[Provided material Boundary: Start]

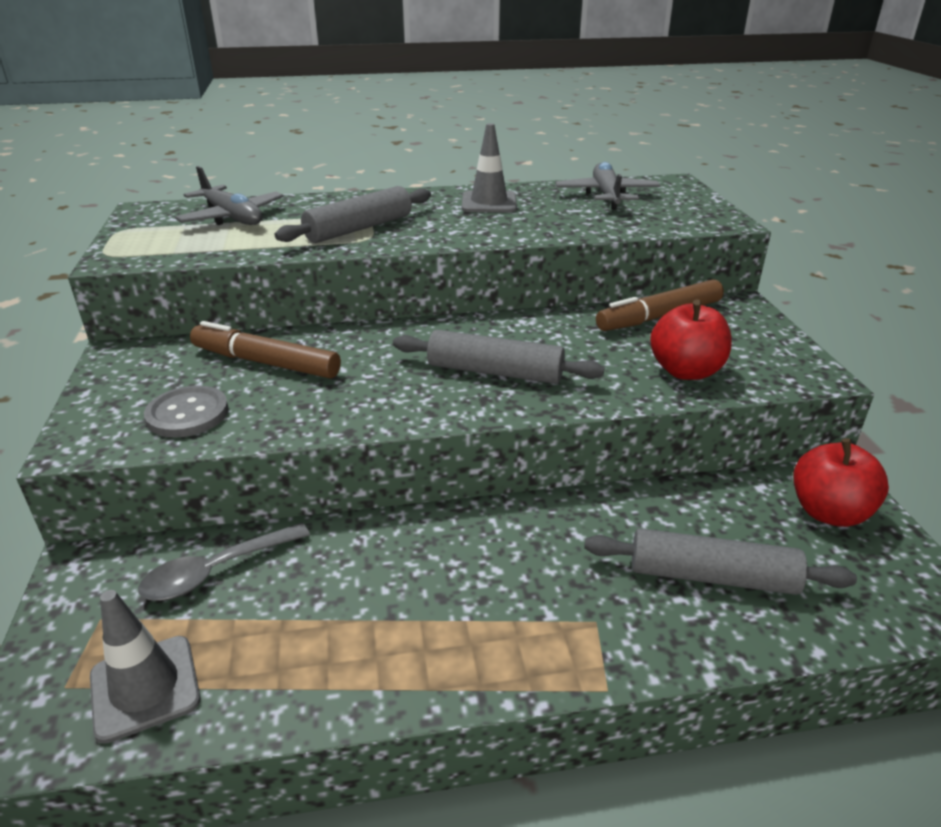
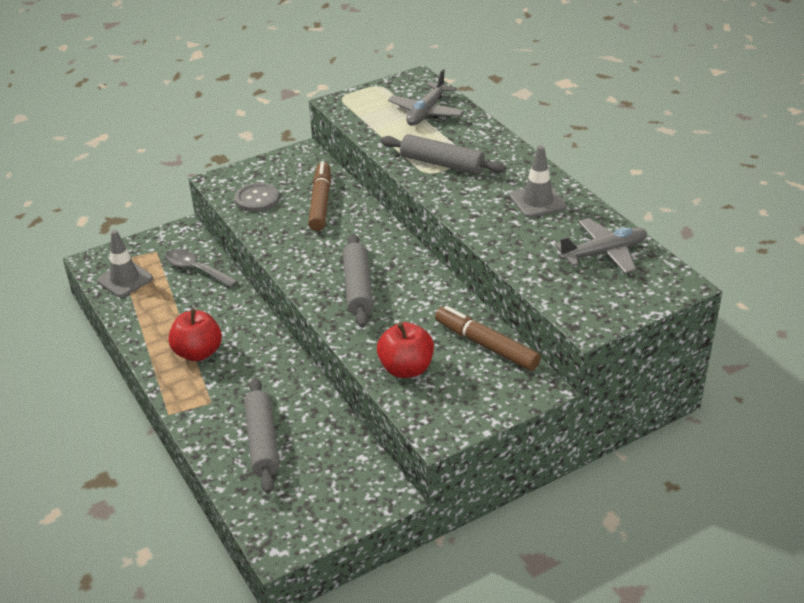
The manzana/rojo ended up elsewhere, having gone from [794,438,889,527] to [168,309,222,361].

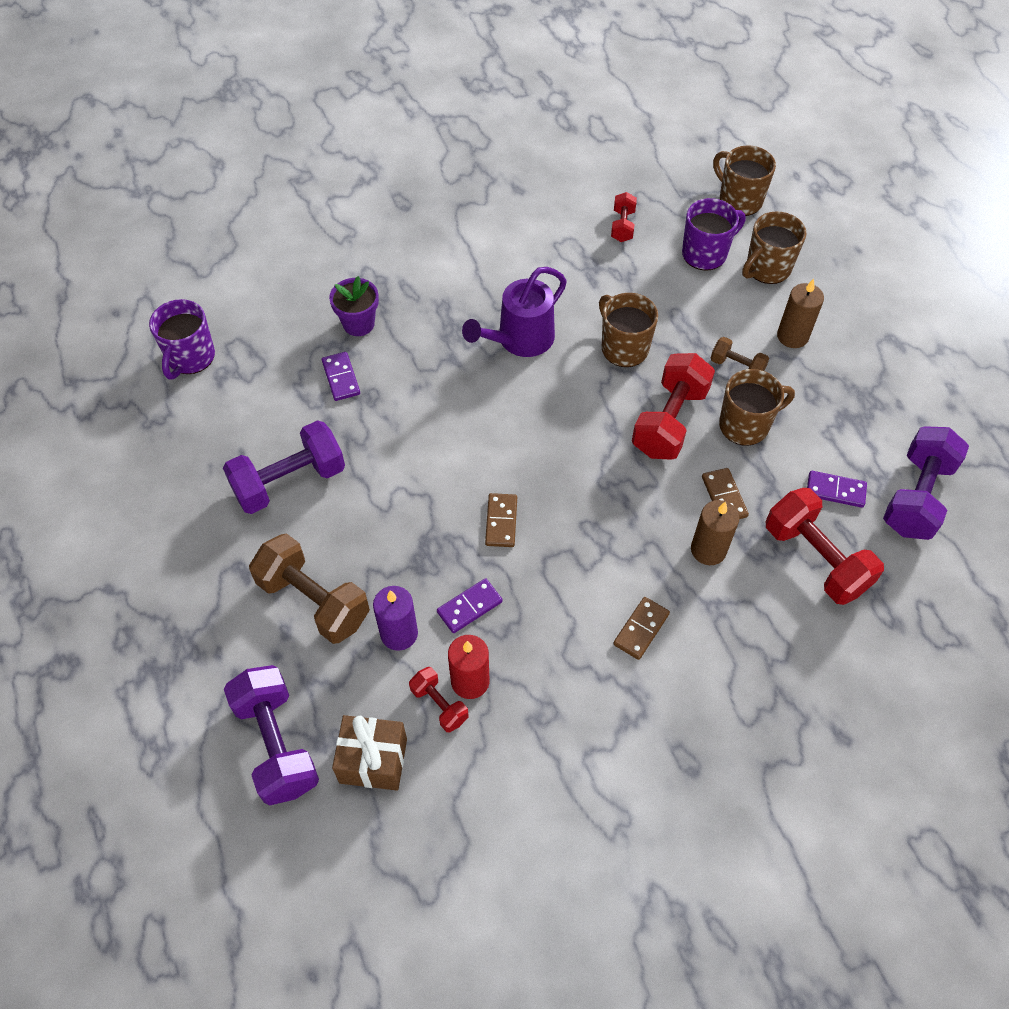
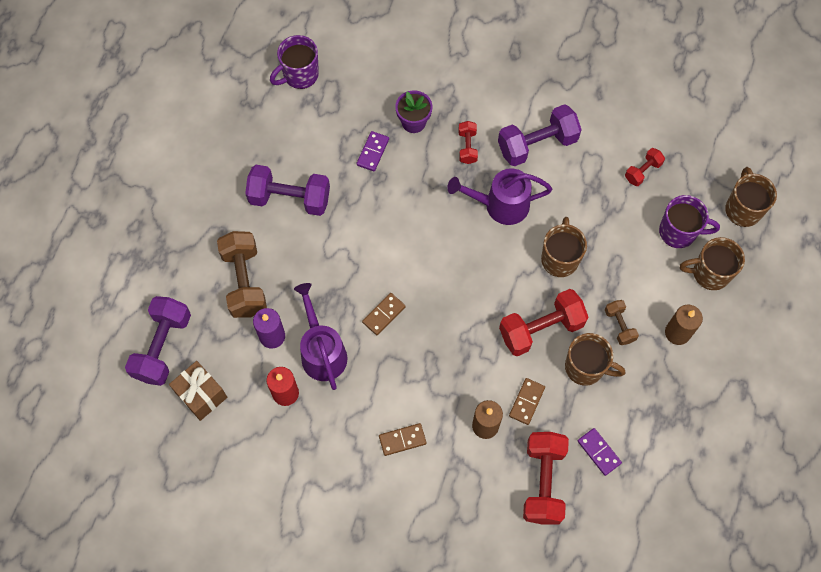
The mancuerna/rojo ended up elsewhere, having gone from [409,667,469,733] to [459,121,478,164]. Where the ficha de dominó/morado stood at [437,578,503,633], the regadera/morado came to stand at [294,283,347,390]. The mancuerna/morado ended up elsewhere, having gone from [883,426,969,540] to [498,104,582,166].

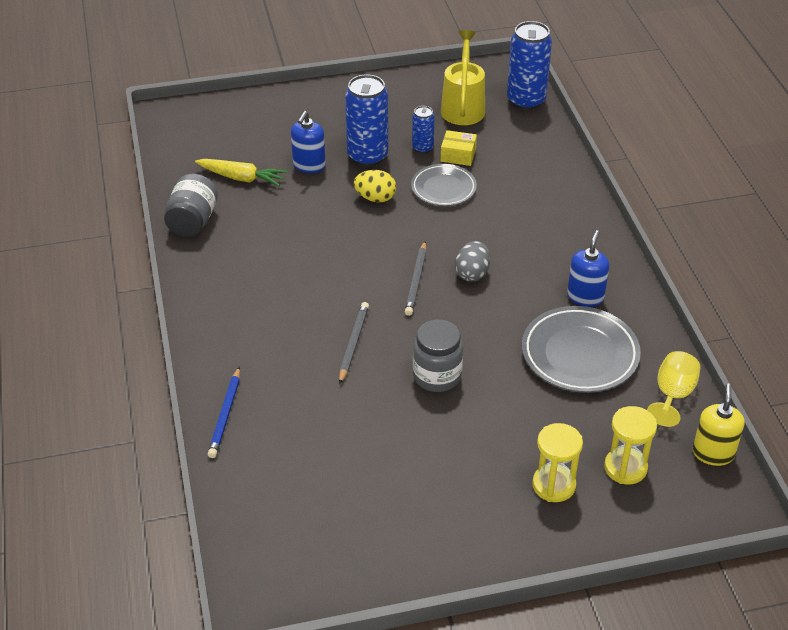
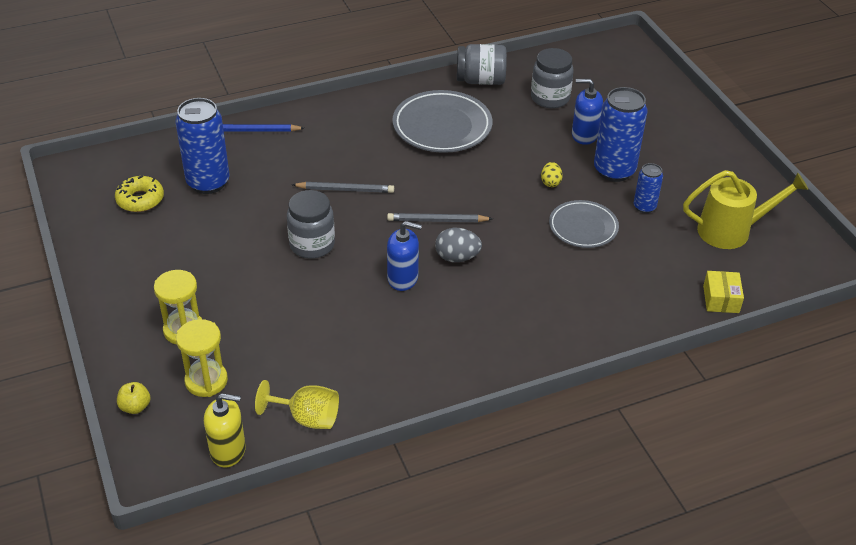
Where the zanahoria/amarillo stood at [195,159,287,186], the tarro/gris came to stand at [531,48,574,108]. The size of the huevo/amarillo at [354,170,396,202] changed by a factor of 0.66. The caja/amarillo ended up elsewhere, having gone from [441,130,477,166] to [703,271,744,313]. The lata/azul ended up elsewhere, having gone from [507,21,552,110] to [175,98,230,194]. The plato/gris ended up elsewhere, having gone from [522,306,641,393] to [392,90,492,153]. The dispensador de jabón/azul ended up elsewhere, having gone from [567,230,610,307] to [387,221,422,291]. The second view gained the rosquilla/amarillo at [115,176,164,212]. The second view gained the manzana/amarillo at [117,382,150,414].

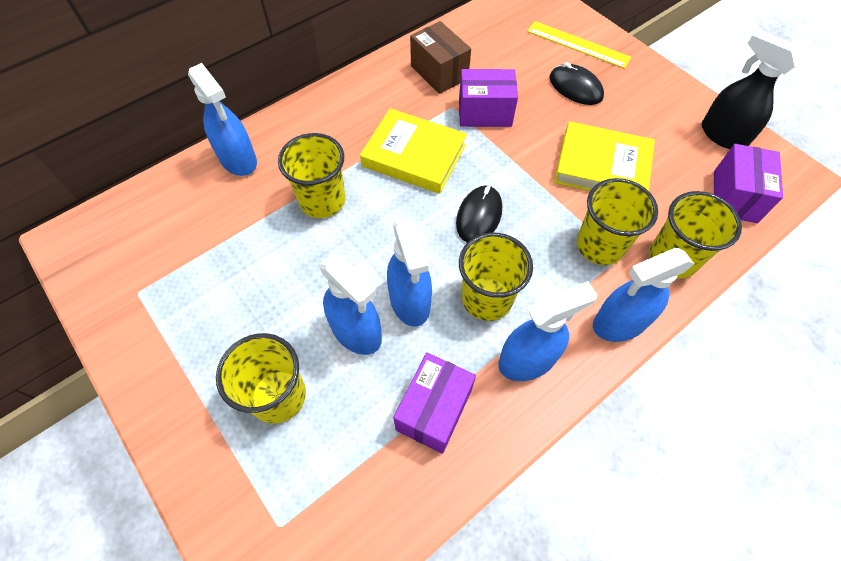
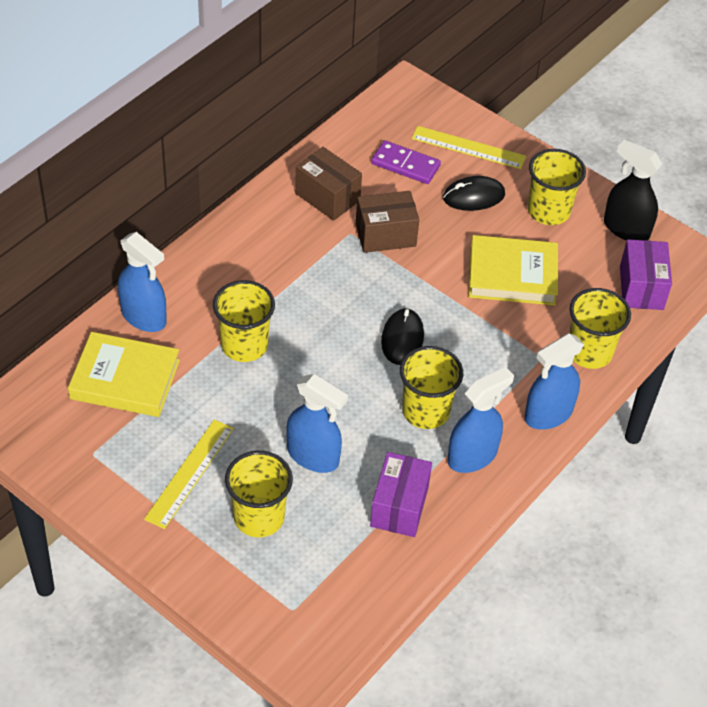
The libro/amarillo ended up elsewhere, having gone from [360,108,467,194] to [68,332,180,417]. The second view lost the pulverizador/azul at [387,218,432,327]. What was the caja/morado at [459,69,518,127] turned into the caja/marrón at [356,191,419,253]. The ratón/negro at [550,62,604,105] ended up facing another way, 45 degrees counterclockwise from before. The vaso/amarillo ended up elsewhere, having gone from [577,178,658,265] to [528,149,586,225]. The second view gained the regla/amarillo at [144,419,234,529]. The second view gained the ficha de dominó/morado at [371,140,441,184].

[Provided material Boundary: End]

# [What is expected]
If a line holds a picture, skip the picture and transcribe the rest of the material exactly.

# [Exercise answer]
The manzana/rojo ended up elsewhere, having gone from [794,438,889,527] to [168,309,222,361].

The mancuerna/rojo ended up elsewhere, having gone from [409,667,469,733] to [459,121,478,164]. Where the ficha de dominó/morado stood at [437,578,503,633], the regadera/morado came to stand at [294,283,347,390]. The mancuerna/morado ended up elsewhere, having gone from [883,426,969,540] to [498,104,582,166].

Where the zanahoria/amarillo stood at [195,159,287,186], the tarro/gris came to stand at [531,48,574,108]. The size of the huevo/amarillo at [354,170,396,202] changed by a factor of 0.66. The caja/amarillo ended up elsewhere, having gone from [441,130,477,166] to [703,271,744,313]. The lata/azul ended up elsewhere, having gone from [507,21,552,110] to [175,98,230,194]. The plato/gris ended up elsewhere, having gone from [522,306,641,393] to [392,90,492,153]. The dispensador de jabón/azul ended up elsewhere, having gone from [567,230,610,307] to [387,221,422,291]. The second view gained the rosquilla/amarillo at [115,176,164,212]. The second view gained the manzana/amarillo at [117,382,150,414].

The libro/amarillo ended up elsewhere, having gone from [360,108,467,194] to [68,332,180,417]. The second view lost the pulverizador/azul at [387,218,432,327]. What was the caja/morado at [459,69,518,127] turned into the caja/marrón at [356,191,419,253]. The ratón/negro at [550,62,604,105] ended up facing another way, 45 degrees counterclockwise from before. The vaso/amarillo ended up elsewhere, having gone from [577,178,658,265] to [528,149,586,225]. The second view gained the regla/amarillo at [144,419,234,529]. The second view gained the ficha de dominó/morado at [371,140,441,184].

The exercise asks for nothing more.